== WHAT THE TASK ASKS ==
Starting at the first line of the material and stopping after the line containing "This screenshot has width=512, height=384.", write those lines out again with "castle" replaced by "fortress" and everything else left unchanged.

[Data excerpts]
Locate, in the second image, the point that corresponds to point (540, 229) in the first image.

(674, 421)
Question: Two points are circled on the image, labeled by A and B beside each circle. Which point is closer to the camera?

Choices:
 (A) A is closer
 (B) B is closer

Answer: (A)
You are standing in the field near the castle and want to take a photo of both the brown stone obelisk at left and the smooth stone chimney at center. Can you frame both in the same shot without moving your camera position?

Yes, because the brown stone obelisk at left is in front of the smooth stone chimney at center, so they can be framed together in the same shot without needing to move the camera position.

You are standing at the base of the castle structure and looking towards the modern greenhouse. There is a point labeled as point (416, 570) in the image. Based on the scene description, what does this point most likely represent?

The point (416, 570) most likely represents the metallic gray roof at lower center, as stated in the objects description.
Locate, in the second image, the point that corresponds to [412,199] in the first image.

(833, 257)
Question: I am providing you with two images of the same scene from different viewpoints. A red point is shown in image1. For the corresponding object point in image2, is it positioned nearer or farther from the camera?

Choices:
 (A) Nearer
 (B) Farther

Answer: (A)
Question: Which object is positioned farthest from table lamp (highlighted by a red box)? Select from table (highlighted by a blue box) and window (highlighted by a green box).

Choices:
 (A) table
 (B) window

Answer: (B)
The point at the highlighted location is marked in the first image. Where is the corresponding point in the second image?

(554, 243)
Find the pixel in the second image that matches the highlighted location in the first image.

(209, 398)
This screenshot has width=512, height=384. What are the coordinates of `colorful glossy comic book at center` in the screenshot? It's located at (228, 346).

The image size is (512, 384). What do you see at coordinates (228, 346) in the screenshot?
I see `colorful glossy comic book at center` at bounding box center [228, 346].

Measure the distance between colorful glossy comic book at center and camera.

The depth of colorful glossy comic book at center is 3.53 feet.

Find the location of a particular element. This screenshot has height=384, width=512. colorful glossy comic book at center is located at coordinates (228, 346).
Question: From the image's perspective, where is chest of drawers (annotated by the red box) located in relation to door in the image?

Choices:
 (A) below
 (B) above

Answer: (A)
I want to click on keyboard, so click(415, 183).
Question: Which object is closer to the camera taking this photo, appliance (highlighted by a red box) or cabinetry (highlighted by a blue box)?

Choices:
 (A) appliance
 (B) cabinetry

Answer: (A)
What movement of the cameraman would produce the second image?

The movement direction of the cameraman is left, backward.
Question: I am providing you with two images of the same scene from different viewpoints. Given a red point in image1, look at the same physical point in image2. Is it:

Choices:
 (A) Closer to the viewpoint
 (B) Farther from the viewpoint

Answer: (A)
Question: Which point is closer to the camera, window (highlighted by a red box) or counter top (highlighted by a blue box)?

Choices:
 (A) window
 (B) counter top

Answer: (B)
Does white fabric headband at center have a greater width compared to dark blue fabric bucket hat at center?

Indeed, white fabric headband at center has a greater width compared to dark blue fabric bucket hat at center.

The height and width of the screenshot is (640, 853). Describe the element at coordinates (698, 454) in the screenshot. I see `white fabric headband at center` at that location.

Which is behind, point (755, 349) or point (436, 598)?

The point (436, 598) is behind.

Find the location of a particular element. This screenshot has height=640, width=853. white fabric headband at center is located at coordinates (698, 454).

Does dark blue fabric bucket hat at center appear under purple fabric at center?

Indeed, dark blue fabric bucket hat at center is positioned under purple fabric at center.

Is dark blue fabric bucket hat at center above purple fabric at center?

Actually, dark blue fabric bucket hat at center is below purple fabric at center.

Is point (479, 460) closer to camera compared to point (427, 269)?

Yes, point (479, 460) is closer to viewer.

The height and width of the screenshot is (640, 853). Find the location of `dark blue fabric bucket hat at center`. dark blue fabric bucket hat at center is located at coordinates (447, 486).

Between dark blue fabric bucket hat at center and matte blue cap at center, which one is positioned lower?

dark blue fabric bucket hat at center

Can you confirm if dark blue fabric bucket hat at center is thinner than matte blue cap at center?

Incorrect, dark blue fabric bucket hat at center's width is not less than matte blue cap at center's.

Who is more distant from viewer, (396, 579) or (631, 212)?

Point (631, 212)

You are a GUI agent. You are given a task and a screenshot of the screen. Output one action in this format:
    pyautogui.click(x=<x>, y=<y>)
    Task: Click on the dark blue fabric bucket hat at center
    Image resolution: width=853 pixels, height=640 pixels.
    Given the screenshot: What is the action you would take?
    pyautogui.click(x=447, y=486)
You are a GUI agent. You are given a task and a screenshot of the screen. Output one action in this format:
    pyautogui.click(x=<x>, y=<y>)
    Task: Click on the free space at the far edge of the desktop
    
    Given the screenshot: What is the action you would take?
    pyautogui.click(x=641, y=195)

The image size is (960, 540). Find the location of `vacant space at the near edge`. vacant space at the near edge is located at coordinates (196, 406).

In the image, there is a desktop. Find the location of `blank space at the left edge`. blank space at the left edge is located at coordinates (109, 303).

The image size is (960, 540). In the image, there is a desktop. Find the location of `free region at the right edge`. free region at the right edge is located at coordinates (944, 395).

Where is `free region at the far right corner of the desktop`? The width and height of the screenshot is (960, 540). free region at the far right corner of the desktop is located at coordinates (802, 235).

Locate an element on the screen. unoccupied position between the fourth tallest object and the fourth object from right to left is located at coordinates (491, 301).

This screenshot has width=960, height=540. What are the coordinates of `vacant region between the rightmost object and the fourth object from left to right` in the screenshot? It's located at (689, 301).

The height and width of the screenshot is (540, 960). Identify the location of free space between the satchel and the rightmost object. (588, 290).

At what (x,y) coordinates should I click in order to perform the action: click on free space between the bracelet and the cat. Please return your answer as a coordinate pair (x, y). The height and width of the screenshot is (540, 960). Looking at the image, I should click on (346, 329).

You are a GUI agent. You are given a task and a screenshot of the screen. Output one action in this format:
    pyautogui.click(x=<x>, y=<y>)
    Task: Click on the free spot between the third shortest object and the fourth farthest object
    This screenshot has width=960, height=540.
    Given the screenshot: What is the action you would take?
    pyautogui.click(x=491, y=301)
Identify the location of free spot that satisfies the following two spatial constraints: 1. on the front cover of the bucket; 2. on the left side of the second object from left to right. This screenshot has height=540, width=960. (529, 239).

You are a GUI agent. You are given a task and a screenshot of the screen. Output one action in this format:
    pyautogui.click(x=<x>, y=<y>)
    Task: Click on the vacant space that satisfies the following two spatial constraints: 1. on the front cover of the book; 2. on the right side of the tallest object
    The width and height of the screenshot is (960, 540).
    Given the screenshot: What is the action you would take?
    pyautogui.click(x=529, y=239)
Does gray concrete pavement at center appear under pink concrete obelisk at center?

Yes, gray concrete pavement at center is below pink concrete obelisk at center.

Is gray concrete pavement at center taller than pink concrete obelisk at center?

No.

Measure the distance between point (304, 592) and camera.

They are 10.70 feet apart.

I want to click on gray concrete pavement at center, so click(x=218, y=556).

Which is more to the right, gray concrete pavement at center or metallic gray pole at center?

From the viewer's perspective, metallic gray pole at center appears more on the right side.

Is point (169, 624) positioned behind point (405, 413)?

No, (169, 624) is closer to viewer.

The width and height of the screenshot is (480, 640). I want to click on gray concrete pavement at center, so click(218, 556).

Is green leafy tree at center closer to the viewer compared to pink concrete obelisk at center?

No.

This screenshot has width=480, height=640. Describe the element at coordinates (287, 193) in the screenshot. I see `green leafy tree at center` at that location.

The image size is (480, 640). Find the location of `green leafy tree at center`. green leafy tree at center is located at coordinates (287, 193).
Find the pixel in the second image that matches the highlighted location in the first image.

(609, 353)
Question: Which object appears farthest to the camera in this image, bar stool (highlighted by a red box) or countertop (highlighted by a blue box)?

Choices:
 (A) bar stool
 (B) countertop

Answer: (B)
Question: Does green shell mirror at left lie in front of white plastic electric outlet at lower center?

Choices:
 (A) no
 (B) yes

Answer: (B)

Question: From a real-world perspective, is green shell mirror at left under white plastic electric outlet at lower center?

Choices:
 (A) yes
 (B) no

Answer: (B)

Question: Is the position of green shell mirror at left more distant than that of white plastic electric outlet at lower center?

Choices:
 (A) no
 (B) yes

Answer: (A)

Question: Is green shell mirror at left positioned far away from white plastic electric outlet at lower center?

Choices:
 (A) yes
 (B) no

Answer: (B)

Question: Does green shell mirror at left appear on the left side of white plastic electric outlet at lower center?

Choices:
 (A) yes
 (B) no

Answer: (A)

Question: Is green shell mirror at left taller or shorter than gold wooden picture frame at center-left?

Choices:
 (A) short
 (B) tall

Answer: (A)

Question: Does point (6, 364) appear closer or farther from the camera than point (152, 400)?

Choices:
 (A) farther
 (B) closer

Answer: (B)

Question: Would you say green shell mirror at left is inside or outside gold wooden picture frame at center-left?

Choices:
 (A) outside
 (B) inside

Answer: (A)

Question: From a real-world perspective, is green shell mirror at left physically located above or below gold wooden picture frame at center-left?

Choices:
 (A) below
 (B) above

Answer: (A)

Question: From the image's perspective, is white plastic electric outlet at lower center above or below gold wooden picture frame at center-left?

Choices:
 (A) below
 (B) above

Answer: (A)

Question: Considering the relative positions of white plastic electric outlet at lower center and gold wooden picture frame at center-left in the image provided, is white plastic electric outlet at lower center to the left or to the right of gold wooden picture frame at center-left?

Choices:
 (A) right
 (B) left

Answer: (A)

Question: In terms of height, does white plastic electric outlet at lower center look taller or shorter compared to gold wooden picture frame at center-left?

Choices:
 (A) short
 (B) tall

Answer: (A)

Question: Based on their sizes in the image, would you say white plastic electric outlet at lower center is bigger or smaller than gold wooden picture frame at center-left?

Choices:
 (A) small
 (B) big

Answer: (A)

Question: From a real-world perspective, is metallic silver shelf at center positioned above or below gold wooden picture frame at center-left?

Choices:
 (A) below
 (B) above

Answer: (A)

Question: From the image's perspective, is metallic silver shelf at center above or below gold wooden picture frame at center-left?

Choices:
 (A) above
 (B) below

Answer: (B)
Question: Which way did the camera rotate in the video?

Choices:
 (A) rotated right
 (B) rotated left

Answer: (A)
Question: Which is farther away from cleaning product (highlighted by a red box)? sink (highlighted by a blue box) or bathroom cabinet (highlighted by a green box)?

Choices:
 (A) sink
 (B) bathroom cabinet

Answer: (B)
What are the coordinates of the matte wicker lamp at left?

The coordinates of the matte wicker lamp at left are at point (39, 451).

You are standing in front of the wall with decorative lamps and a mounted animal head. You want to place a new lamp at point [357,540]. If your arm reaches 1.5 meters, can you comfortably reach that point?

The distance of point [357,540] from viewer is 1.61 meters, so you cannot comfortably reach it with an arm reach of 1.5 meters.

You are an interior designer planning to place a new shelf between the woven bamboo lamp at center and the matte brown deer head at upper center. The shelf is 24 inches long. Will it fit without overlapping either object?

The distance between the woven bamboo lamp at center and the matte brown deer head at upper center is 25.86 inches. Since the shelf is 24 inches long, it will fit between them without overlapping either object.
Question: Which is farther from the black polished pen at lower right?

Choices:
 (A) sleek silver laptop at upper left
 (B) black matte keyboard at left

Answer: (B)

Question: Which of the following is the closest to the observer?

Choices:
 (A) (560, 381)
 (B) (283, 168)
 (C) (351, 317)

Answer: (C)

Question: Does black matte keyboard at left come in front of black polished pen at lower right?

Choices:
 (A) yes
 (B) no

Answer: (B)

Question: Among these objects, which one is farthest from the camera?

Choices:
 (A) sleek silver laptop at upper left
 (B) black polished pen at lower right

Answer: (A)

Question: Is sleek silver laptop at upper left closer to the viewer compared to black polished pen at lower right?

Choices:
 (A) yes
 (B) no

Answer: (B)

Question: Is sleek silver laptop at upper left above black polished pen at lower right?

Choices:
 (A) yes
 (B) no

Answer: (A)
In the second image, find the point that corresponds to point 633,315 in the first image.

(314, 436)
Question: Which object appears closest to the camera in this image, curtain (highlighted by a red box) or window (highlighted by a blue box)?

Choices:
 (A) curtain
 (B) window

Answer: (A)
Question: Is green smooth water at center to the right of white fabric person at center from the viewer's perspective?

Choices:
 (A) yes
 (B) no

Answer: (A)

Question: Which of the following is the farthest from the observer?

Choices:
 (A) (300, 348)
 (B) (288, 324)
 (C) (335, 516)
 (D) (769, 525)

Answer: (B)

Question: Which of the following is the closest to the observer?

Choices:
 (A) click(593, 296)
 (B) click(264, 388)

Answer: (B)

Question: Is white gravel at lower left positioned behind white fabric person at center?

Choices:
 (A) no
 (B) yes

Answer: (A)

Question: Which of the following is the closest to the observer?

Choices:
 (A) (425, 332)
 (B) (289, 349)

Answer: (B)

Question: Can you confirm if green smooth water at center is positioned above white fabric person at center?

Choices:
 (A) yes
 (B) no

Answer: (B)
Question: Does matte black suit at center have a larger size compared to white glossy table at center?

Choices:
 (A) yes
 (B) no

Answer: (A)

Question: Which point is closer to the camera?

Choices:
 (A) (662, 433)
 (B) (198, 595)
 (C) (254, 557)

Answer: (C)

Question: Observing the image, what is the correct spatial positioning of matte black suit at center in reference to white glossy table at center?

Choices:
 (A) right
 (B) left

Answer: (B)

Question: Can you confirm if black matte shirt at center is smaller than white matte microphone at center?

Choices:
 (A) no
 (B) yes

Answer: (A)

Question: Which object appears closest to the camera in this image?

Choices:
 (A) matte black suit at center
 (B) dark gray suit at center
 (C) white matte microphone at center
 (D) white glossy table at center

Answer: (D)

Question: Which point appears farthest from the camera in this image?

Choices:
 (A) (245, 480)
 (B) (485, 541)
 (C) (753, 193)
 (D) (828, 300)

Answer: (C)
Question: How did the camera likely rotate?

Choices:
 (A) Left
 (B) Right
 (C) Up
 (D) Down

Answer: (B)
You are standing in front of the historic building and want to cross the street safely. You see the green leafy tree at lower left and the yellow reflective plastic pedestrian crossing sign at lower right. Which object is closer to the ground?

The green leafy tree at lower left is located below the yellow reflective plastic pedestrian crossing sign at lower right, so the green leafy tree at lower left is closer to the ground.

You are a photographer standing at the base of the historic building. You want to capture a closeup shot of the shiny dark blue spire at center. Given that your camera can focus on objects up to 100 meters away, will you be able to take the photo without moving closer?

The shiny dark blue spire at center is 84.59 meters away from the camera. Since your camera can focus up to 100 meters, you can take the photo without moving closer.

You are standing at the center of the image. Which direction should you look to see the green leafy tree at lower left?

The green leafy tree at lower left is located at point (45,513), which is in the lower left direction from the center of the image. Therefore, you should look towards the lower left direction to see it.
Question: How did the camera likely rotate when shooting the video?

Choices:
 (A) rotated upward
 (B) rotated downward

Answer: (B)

== OUTPUT FOR THIS EXERCISE ==
Locate, in the second image, the point that corresponds to point (540, 229) in the first image.

(674, 421)
Question: Two points are circled on the image, labeled by A and B beside each circle. Which point is closer to the camera?

Choices:
 (A) A is closer
 (B) B is closer

Answer: (A)
You are standing in the field near the fortress and want to take a photo of both the brown stone obelisk at left and the smooth stone chimney at center. Can you frame both in the same shot without moving your camera position?

Yes, because the brown stone obelisk at left is in front of the smooth stone chimney at center, so they can be framed together in the same shot without needing to move the camera position.

You are standing at the base of the fortress structure and looking towards the modern greenhouse. There is a point labeled as point (416, 570) in the image. Based on the scene description, what does this point most likely represent?

The point (416, 570) most likely represents the metallic gray roof at lower center, as stated in the objects description.
Locate, in the second image, the point that corresponds to [412,199] in the first image.

(833, 257)
Question: I am providing you with two images of the same scene from different viewpoints. A red point is shown in image1. For the corresponding object point in image2, is it positioned nearer or farther from the camera?

Choices:
 (A) Nearer
 (B) Farther

Answer: (A)
Question: Which object is positioned farthest from table lamp (highlighted by a red box)? Select from table (highlighted by a blue box) and window (highlighted by a green box).

Choices:
 (A) table
 (B) window

Answer: (B)
The point at the highlighted location is marked in the first image. Where is the corresponding point in the second image?

(554, 243)
Find the pixel in the second image that matches the highlighted location in the first image.

(209, 398)
This screenshot has width=512, height=384. What are the coordinates of `colorful glossy comic book at center` in the screenshot? It's located at (228, 346).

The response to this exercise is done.